*DESCRIPTION OF THE TASK*
Restate each record exactly as it was written.

*EXCERPTED DATA*

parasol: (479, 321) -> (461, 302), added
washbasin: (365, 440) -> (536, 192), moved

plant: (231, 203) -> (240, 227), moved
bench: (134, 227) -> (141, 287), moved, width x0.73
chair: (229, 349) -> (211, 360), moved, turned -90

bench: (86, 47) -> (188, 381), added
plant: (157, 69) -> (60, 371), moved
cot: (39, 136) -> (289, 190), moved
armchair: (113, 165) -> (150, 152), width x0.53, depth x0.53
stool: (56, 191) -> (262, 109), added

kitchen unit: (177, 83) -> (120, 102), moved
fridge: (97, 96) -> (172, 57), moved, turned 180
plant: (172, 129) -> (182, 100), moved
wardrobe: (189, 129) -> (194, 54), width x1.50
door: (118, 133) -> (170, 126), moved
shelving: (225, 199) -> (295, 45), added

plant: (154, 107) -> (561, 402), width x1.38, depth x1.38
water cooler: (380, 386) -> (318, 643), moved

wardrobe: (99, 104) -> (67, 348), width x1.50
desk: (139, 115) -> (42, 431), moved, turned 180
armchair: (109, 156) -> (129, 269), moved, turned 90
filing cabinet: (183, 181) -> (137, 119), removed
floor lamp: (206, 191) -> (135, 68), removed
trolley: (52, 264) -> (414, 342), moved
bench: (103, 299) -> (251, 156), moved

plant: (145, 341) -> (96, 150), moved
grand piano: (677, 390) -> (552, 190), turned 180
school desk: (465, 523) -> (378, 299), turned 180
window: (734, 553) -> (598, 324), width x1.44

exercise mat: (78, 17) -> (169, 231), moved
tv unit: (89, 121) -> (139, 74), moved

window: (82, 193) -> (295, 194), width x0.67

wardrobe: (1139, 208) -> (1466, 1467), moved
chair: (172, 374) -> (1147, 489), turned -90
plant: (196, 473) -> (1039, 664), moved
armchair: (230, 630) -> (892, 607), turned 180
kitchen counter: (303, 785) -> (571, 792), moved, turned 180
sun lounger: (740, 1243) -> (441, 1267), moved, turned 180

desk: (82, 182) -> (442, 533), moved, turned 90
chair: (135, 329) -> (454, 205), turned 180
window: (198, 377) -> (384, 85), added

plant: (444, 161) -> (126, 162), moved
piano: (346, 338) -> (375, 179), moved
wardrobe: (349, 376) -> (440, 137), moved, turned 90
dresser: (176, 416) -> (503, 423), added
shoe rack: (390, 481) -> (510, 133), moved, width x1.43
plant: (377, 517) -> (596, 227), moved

*REPLY*
parasol: (479, 321) -> (461, 302), added
washbasin: (365, 440) -> (536, 192), moved

plant: (231, 203) -> (240, 227), moved
bench: (134, 227) -> (141, 287), moved, width x0.73
chair: (229, 349) -> (211, 360), moved, turned -90

bench: (86, 47) -> (188, 381), added
plant: (157, 69) -> (60, 371), moved
cot: (39, 136) -> (289, 190), moved
armchair: (113, 165) -> (150, 152), width x0.53, depth x0.53
stool: (56, 191) -> (262, 109), added

kitchen unit: (177, 83) -> (120, 102), moved
fridge: (97, 96) -> (172, 57), moved, turned 180
plant: (172, 129) -> (182, 100), moved
wardrobe: (189, 129) -> (194, 54), width x1.50
door: (118, 133) -> (170, 126), moved
shelving: (225, 199) -> (295, 45), added

plant: (154, 107) -> (561, 402), width x1.38, depth x1.38
water cooler: (380, 386) -> (318, 643), moved

wardrobe: (99, 104) -> (67, 348), width x1.50
desk: (139, 115) -> (42, 431), moved, turned 180
armchair: (109, 156) -> (129, 269), moved, turned 90
filing cabinet: (183, 181) -> (137, 119), removed
floor lamp: (206, 191) -> (135, 68), removed
trolley: (52, 264) -> (414, 342), moved
bench: (103, 299) -> (251, 156), moved

plant: (145, 341) -> (96, 150), moved
grand piano: (677, 390) -> (552, 190), turned 180
school desk: (465, 523) -> (378, 299), turned 180
window: (734, 553) -> (598, 324), width x1.44

exercise mat: (78, 17) -> (169, 231), moved
tv unit: (89, 121) -> (139, 74), moved

window: (82, 193) -> (295, 194), width x0.67

wardrobe: (1139, 208) -> (1466, 1467), moved
chair: (172, 374) -> (1147, 489), turned -90
plant: (196, 473) -> (1039, 664), moved
armchair: (230, 630) -> (892, 607), turned 180
kitchen counter: (303, 785) -> (571, 792), moved, turned 180
sun lounger: (740, 1243) -> (441, 1267), moved, turned 180

desk: (82, 182) -> (442, 533), moved, turned 90
chair: (135, 329) -> (454, 205), turned 180
window: (198, 377) -> (384, 85), added

plant: (444, 161) -> (126, 162), moved
piano: (346, 338) -> (375, 179), moved
wardrobe: (349, 376) -> (440, 137), moved, turned 90
dresser: (176, 416) -> (503, 423), added
shoe rack: (390, 481) -> (510, 133), moved, width x1.43
plant: (377, 517) -> (596, 227), moved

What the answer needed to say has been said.